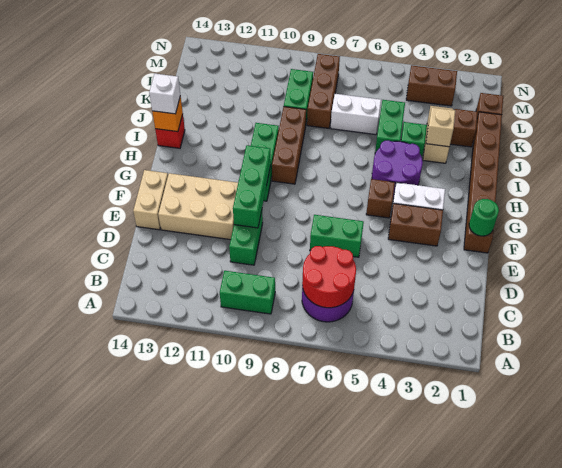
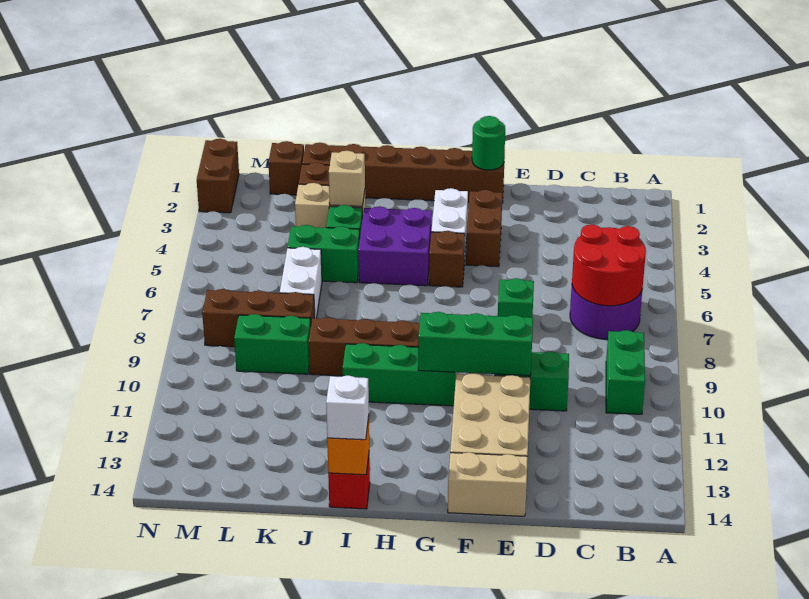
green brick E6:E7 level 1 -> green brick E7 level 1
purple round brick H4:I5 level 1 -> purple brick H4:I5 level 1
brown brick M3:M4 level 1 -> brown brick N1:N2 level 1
....................
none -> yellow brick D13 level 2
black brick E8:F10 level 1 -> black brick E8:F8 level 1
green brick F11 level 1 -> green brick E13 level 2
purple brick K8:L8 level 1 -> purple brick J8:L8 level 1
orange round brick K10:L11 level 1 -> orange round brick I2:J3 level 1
....................
Copy range, inclusive: the line holding "purple round brick" to the line holding "brown brick M3:M4". Reproduce exactly those lines of the records above and no others.

• **Result of the task**
purple round brick H4:I5 level 1 -> purple brick H4:I5 level 1
brown brick M3:M4 level 1 -> brown brick N1:N2 level 1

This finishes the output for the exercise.